> [EXCERPTED DATA]:
:::

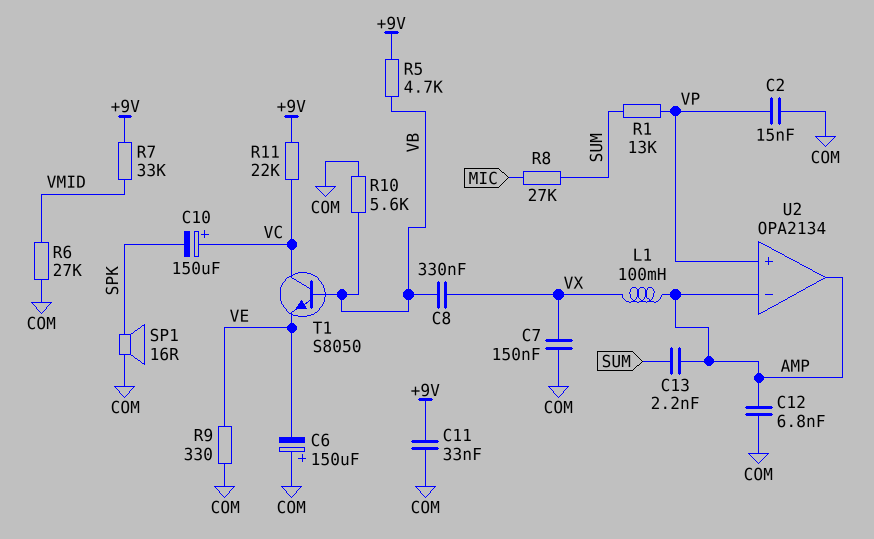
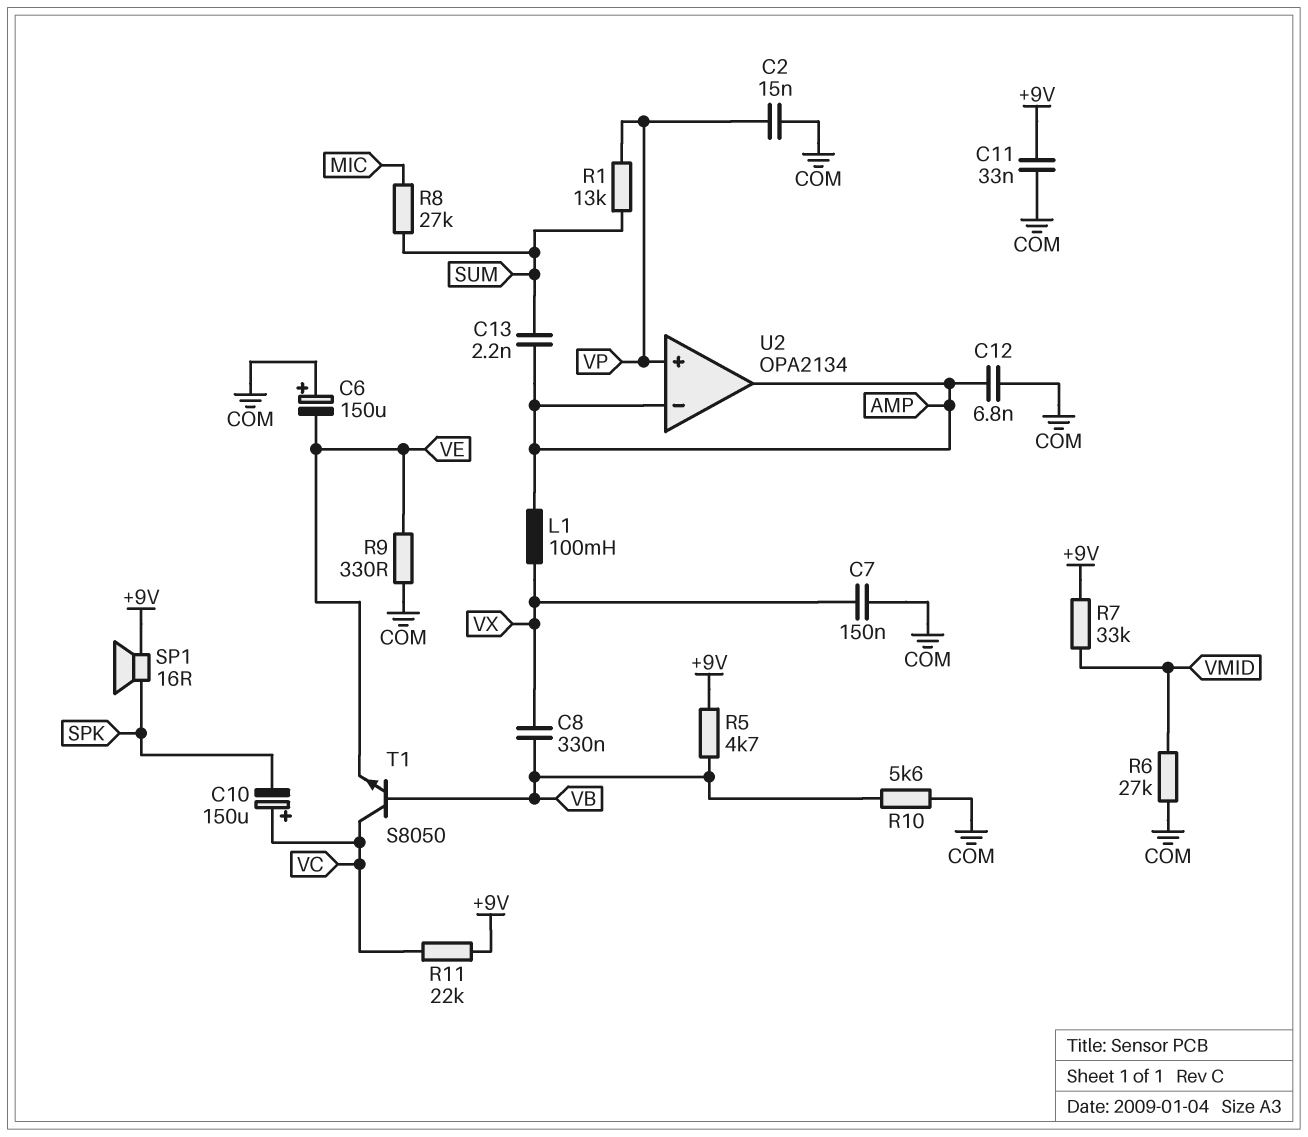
SP1: speaker 16R (COM, SPK) -> speaker 16R (+9V, SPK)

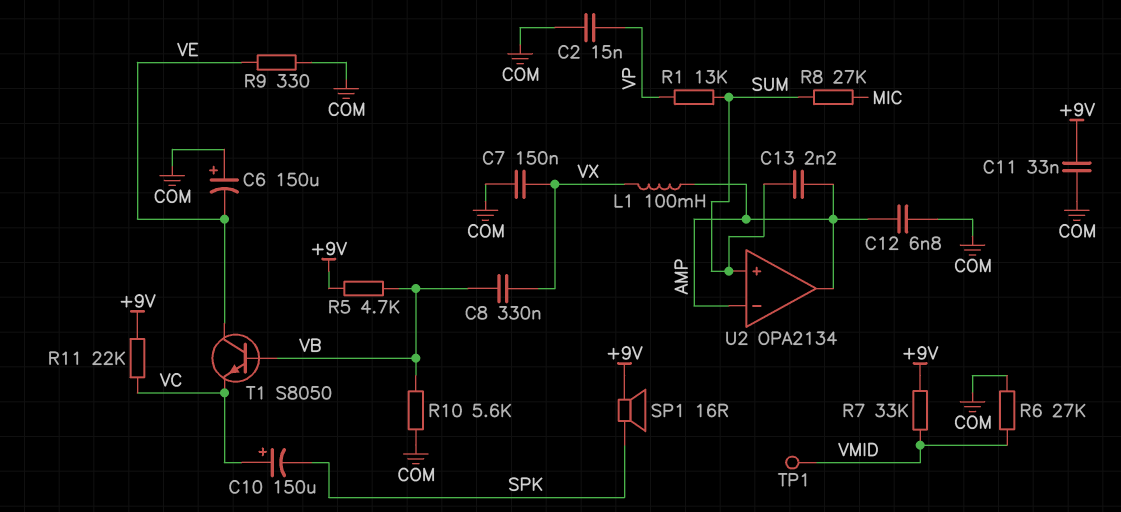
T1: NPN S8050 (B VB, C VC, E VE) -> NPN S8050 (B VB, C VE, E VC)
TP1: none -> test point (VMID)
U2 pin in+: VP -> SUM

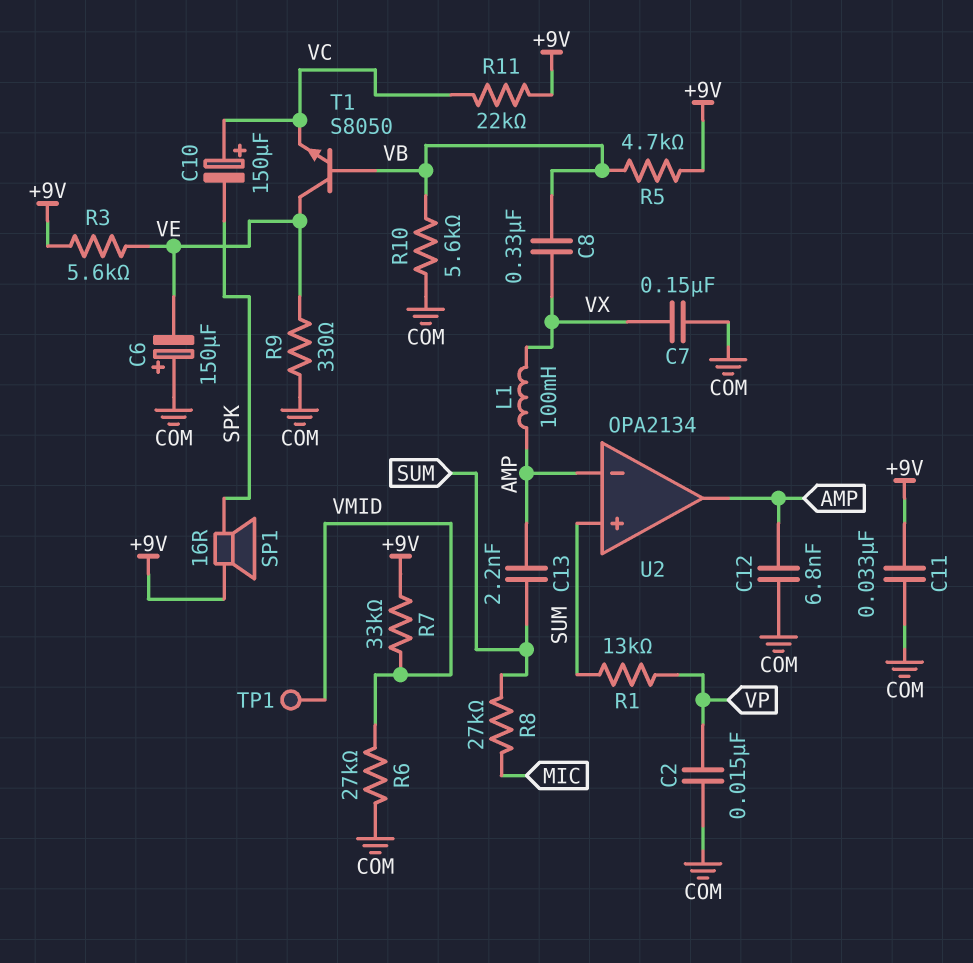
R3: none -> 5.6k (+9V, VE)

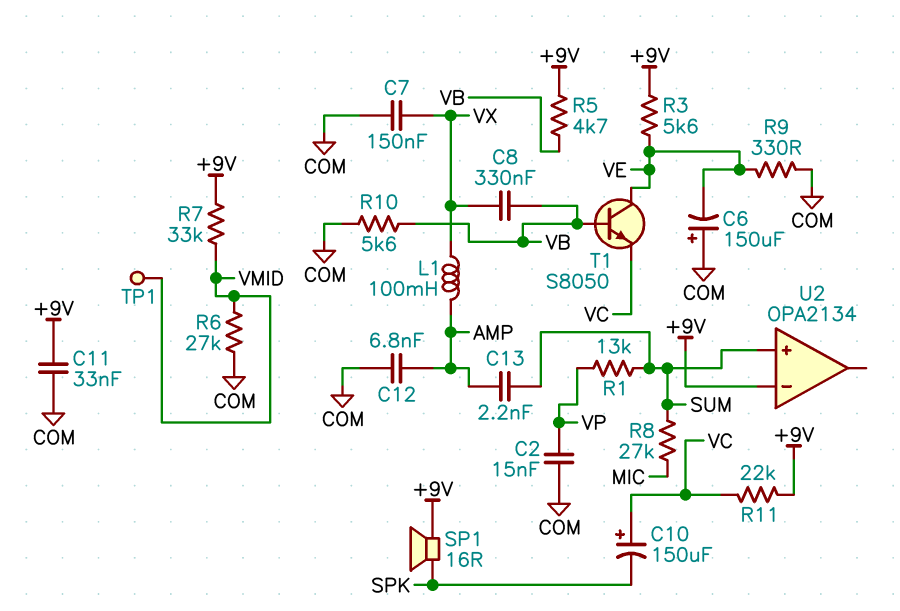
U2 pin in-: AMP -> +9V
U2 pin out: AMP -> none

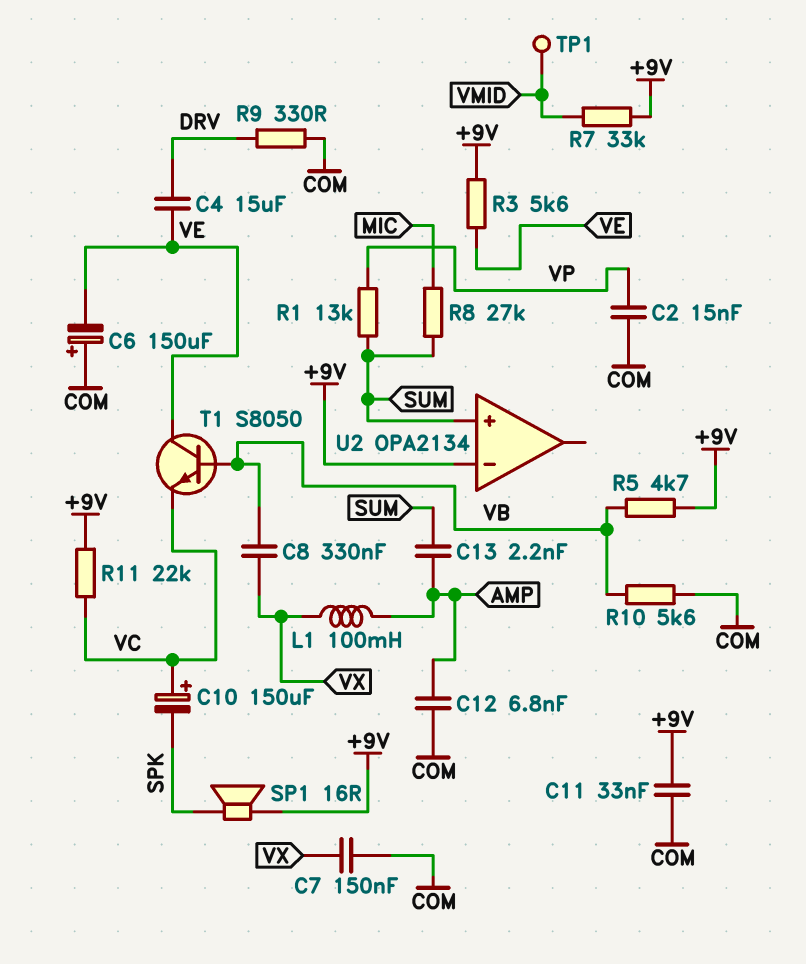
C4: none -> 15uF (DRV, VE)
R6: 27k (COM, VMID) -> none
R9: 330 (COM, VE) -> 330 (COM, DRV)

:::

> [ACTION ITEM]:
What is needed is every line from the data above that includes the string "VMID", copied out.

> [EXPECTED OUTPUT]:
TP1: none -> test point (VMID)
R6: 27k (COM, VMID) -> none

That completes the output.